EXERCISE BRIEF: Find the lines below in which the string "lamp" occurs. Copy each one.

RECORDED INFORMATION:
################
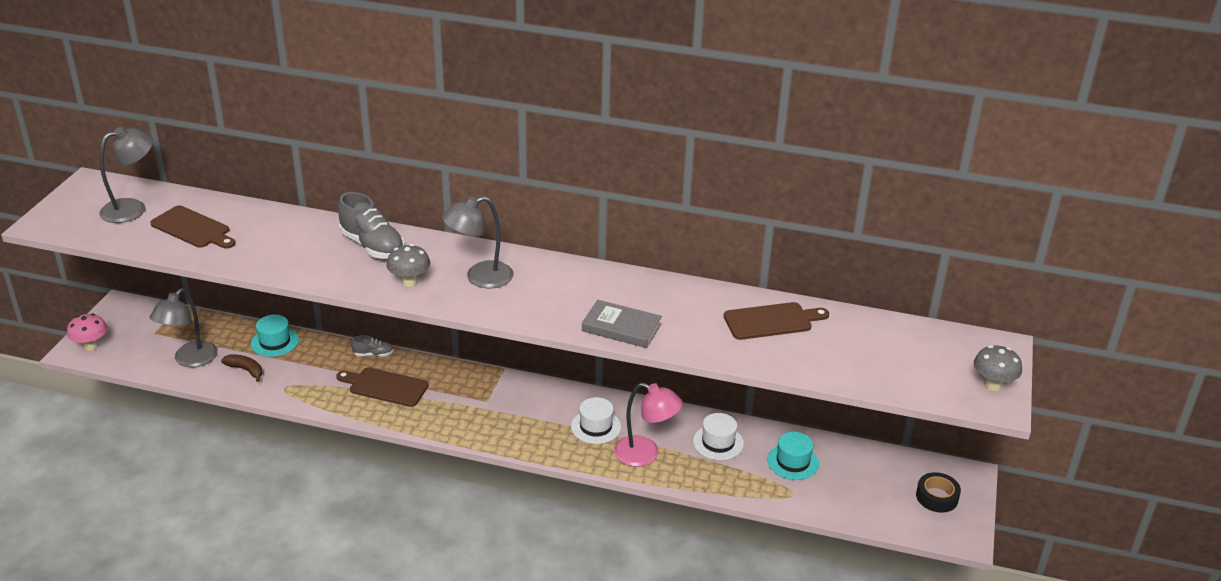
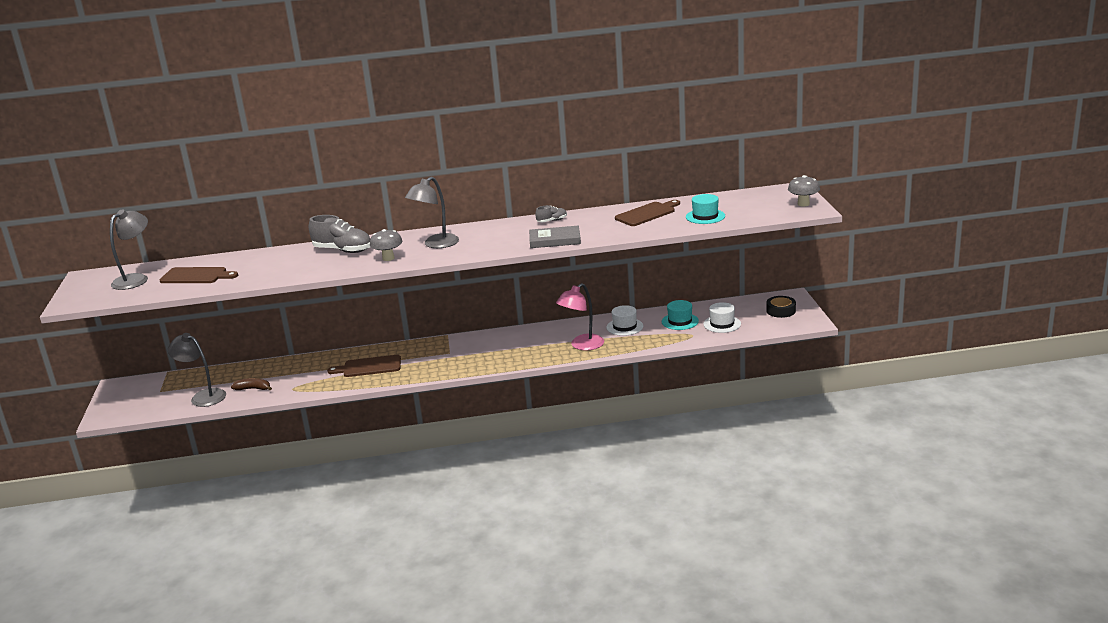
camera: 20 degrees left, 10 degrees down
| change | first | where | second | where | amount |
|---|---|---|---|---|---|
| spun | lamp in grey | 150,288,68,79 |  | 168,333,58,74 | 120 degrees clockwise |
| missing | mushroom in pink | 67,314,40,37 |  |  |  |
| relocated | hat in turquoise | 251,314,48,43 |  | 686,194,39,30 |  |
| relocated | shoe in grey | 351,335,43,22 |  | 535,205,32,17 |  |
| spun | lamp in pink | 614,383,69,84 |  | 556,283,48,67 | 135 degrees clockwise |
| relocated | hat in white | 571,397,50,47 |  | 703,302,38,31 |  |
################
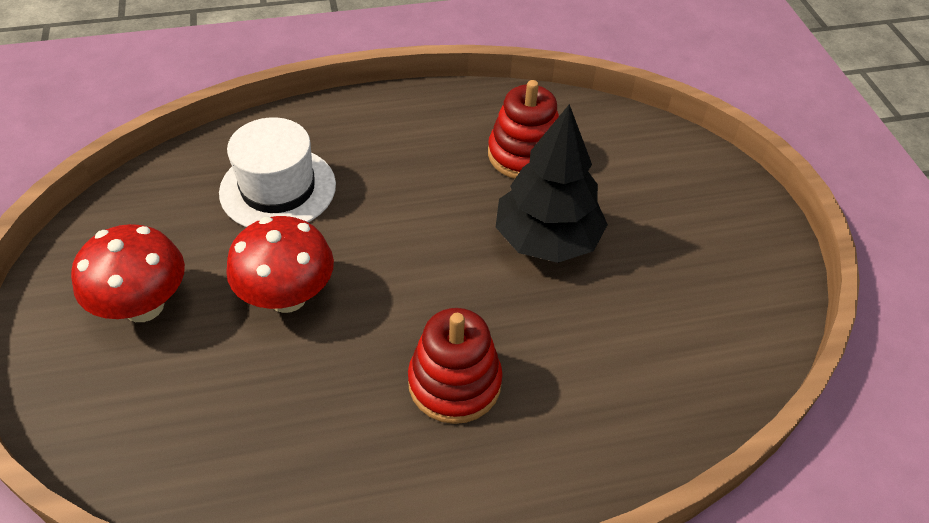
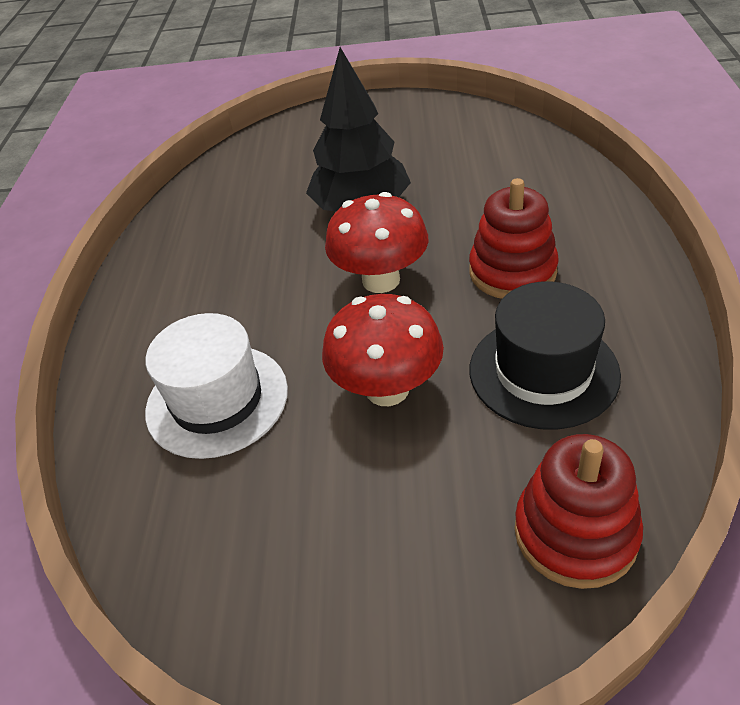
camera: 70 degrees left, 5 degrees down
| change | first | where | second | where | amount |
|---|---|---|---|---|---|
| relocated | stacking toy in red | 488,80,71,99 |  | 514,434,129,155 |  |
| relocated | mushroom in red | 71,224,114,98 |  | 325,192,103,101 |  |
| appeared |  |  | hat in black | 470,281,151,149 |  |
################
RESPONSE TO THIS EXERCISE:
| spun | lamp in grey | 150,288,68,79 |  | 168,333,58,74 | 120 degrees clockwise |
| spun | lamp in pink | 614,383,69,84 |  | 556,283,48,67 | 135 degrees clockwise |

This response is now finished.